→ TASK GOAL: Taking the line that contains "(477, 401) = (534, 191): orange" as the first, copy each line exactly up to and including the last line below.

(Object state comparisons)

************

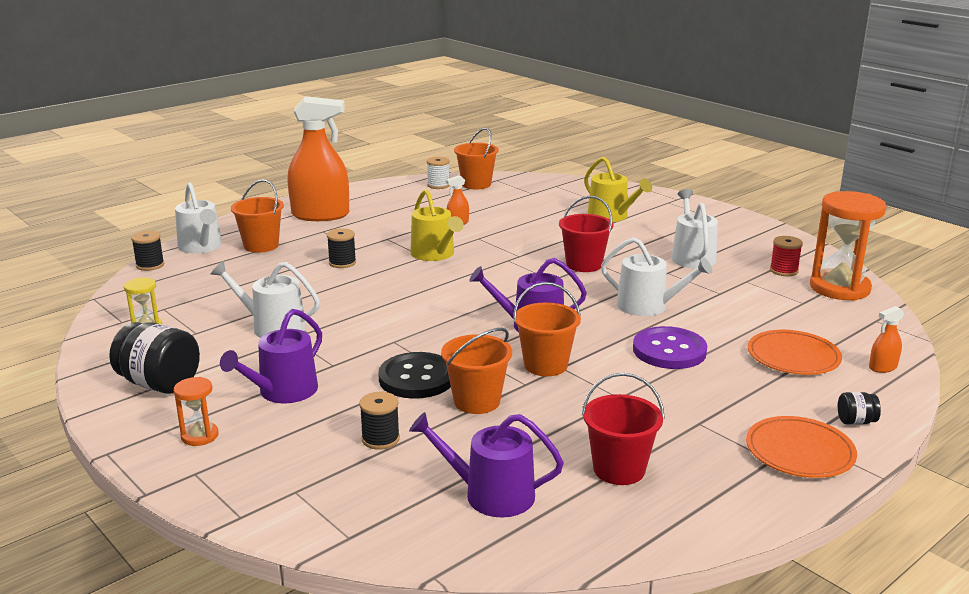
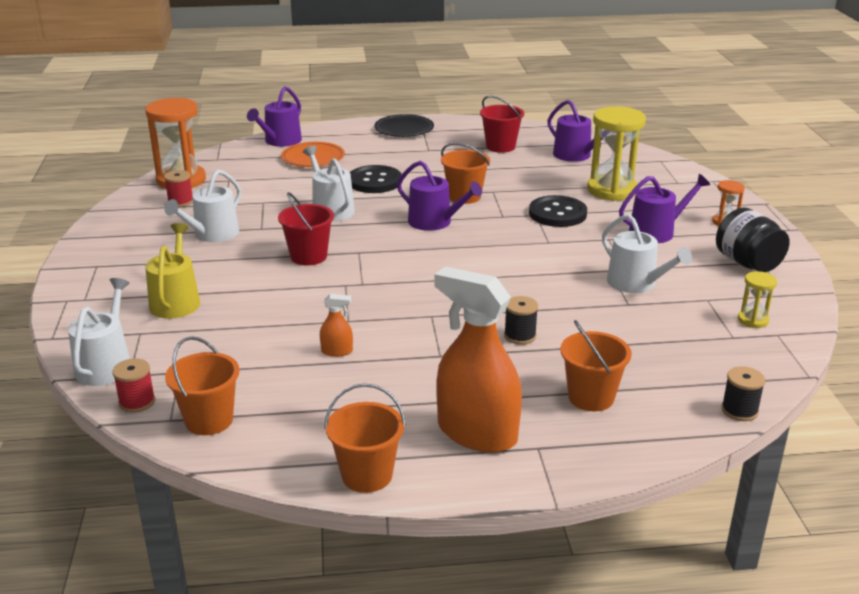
camera: 145 degrees left, 5 degrees up
(201, 247) = (666, 423): white watering can -> white watering can (106, 364)
(380, 439) = (612, 190): black spool -> yellow hourglass
(435, 254) = (418, 314): yellow watering can -> none
(438, 185) = (257, 440): white spool -> none
(477, 401) = (534, 191): orange bucket -> orange bucket (367, 475)
(527, 180) = (137, 402): none -> red spool
(669, 350) = (374, 181): purple button -> black button
(799, 452) = (404, 129): orange plate -> black plate
(855, 421) = (352, 130): black jar -> none
(883, 367) = (280, 141): orange spray bottle -> purple watering can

************

→ EXPECTED OUTPUT:
(477, 401) = (534, 191): orange bucket -> orange bucket (367, 475)
(527, 180) = (137, 402): none -> red spool
(669, 350) = (374, 181): purple button -> black button
(799, 452) = (404, 129): orange plate -> black plate
(855, 421) = (352, 130): black jar -> none
(883, 367) = (280, 141): orange spray bottle -> purple watering can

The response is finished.